→ Work required:
Across the listing below, count the lines containing "road". Give nothing but the number.

▶

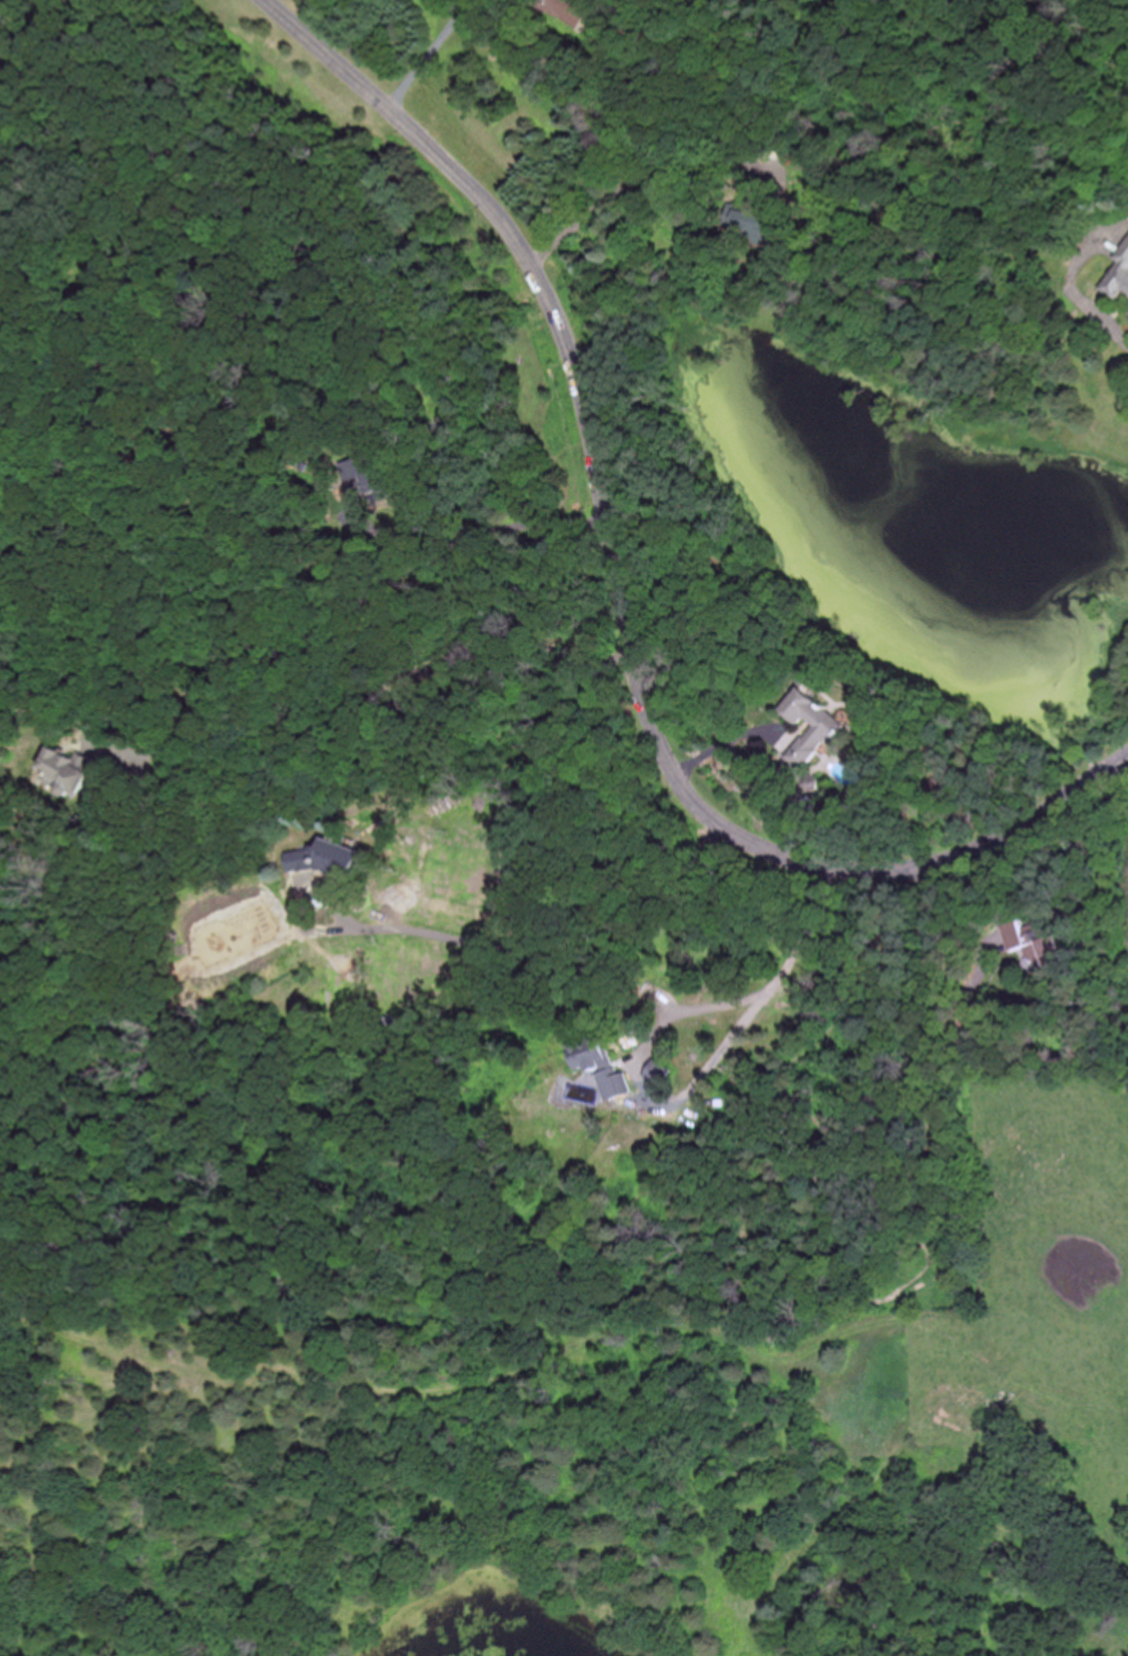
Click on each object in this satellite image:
building: (569, 9)
road: (5, 19)
road: (423, 49)
road: (611, 192)
building: (1118, 273)
road: (1116, 330)
road: (497, 532)
road: (613, 600)
road: (375, 684)
building: (812, 721)
road: (720, 742)
building: (68, 766)
building: (336, 861)
building: (1037, 941)
road: (550, 944)
road: (659, 1026)
building: (592, 1073)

◀

→ Response for this exercise:
10